(INPUT)
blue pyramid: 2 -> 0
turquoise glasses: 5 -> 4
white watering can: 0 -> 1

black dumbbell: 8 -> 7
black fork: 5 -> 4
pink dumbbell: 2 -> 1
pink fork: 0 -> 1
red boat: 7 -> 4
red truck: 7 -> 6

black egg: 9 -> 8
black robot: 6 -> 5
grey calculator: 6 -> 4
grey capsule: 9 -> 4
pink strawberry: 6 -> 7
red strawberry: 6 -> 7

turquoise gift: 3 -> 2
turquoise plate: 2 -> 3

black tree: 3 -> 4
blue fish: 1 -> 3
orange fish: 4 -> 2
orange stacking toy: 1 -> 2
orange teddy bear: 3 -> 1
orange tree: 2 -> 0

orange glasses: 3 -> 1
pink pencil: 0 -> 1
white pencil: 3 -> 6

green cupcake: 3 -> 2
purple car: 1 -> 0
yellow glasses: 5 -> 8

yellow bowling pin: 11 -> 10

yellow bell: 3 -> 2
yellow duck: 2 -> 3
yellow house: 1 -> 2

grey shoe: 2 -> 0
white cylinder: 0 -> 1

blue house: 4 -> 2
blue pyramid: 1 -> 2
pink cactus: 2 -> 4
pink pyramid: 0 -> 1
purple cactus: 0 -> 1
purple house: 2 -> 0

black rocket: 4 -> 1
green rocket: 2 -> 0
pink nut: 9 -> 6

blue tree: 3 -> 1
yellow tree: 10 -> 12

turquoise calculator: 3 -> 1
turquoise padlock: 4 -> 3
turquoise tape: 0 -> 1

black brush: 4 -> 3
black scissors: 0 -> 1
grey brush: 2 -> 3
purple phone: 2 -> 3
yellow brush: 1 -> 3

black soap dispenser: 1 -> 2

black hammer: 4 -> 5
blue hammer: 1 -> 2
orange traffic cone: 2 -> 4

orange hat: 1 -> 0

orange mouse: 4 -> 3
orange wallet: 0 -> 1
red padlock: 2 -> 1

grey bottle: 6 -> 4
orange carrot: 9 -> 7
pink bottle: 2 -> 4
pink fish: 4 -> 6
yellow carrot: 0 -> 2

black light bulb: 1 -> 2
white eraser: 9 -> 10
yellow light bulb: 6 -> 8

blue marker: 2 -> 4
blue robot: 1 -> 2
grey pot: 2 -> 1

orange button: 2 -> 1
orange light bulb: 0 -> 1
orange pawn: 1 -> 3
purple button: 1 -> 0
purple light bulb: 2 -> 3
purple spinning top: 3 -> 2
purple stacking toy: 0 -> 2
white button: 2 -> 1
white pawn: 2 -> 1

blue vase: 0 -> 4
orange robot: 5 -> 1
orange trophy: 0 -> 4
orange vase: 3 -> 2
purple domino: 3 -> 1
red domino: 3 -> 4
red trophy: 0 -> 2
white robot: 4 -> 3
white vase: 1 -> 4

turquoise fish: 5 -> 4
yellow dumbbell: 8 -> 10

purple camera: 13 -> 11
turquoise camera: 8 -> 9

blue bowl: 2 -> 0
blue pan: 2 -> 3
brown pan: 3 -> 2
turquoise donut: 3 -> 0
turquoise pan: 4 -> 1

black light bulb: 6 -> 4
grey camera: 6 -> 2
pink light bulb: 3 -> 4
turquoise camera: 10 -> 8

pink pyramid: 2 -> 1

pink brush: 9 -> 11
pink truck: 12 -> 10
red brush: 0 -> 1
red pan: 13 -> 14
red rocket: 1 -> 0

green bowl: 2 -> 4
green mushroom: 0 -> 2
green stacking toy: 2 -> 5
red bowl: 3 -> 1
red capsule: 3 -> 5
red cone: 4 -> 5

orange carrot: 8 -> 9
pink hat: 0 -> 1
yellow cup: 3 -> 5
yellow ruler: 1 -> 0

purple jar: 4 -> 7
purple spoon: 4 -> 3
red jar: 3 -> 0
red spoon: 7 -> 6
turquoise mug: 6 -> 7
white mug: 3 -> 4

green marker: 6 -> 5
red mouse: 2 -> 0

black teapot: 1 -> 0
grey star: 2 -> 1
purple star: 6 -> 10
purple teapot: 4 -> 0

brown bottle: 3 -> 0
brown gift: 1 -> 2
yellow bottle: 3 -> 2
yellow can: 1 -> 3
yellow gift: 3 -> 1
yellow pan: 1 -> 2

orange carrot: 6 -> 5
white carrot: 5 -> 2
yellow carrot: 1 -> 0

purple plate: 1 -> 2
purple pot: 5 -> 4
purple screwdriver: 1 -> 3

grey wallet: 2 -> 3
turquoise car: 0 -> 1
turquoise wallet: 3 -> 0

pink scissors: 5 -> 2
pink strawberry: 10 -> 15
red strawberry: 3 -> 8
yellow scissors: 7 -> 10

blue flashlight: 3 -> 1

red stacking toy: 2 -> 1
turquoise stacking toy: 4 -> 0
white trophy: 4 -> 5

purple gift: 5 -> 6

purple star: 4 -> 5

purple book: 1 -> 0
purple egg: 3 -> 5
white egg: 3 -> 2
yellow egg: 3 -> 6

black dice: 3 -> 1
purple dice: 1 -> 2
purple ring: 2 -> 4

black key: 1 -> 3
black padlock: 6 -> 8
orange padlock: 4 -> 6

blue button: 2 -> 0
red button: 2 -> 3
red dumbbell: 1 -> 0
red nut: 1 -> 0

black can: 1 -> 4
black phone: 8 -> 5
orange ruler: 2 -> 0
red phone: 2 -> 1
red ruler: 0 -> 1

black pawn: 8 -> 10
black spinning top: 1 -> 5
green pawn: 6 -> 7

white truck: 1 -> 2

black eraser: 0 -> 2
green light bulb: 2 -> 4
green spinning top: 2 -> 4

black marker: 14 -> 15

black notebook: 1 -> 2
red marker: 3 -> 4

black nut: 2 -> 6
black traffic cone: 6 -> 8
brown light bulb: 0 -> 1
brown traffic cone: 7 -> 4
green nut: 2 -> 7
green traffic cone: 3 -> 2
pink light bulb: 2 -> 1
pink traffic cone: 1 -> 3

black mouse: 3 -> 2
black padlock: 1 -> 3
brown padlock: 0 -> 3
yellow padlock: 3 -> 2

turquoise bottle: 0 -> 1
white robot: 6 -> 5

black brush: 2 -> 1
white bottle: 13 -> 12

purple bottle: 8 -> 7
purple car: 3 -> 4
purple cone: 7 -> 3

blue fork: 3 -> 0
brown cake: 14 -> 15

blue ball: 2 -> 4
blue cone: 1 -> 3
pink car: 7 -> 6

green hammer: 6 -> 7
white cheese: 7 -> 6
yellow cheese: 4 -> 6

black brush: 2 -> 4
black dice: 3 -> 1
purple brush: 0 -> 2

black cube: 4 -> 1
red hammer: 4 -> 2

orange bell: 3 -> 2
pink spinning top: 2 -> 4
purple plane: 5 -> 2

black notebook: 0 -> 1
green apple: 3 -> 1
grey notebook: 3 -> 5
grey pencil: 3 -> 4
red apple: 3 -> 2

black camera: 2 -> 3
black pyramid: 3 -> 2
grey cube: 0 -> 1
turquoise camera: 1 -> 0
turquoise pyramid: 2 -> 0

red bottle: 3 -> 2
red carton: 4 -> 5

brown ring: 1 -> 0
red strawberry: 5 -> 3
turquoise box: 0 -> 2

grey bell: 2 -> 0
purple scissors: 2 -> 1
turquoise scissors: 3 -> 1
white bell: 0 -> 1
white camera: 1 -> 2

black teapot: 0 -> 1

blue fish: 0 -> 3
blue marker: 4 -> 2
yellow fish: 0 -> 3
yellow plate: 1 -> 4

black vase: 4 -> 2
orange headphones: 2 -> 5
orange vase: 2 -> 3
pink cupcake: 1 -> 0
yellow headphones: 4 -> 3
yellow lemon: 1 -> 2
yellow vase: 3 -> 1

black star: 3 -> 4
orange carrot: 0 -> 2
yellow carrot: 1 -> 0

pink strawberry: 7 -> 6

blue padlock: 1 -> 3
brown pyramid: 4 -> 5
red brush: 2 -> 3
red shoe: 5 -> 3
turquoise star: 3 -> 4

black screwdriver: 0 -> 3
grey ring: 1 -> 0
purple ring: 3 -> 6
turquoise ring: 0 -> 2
(End INPUT)
Proceeding from the line containing "purple egg: 3 -> 5" through the line containing "pink light bulb: 2 -> 1", transcribe the lines above exactly, both end lines included.

== TASK RESPONSE ==
purple egg: 3 -> 5
white egg: 3 -> 2
yellow egg: 3 -> 6

black dice: 3 -> 1
purple dice: 1 -> 2
purple ring: 2 -> 4

black key: 1 -> 3
black padlock: 6 -> 8
orange padlock: 4 -> 6

blue button: 2 -> 0
red button: 2 -> 3
red dumbbell: 1 -> 0
red nut: 1 -> 0

black can: 1 -> 4
black phone: 8 -> 5
orange ruler: 2 -> 0
red phone: 2 -> 1
red ruler: 0 -> 1

black pawn: 8 -> 10
black spinning top: 1 -> 5
green pawn: 6 -> 7

white truck: 1 -> 2

black eraser: 0 -> 2
green light bulb: 2 -> 4
green spinning top: 2 -> 4

black marker: 14 -> 15

black notebook: 1 -> 2
red marker: 3 -> 4

black nut: 2 -> 6
black traffic cone: 6 -> 8
brown light bulb: 0 -> 1
brown traffic cone: 7 -> 4
green nut: 2 -> 7
green traffic cone: 3 -> 2
pink light bulb: 2 -> 1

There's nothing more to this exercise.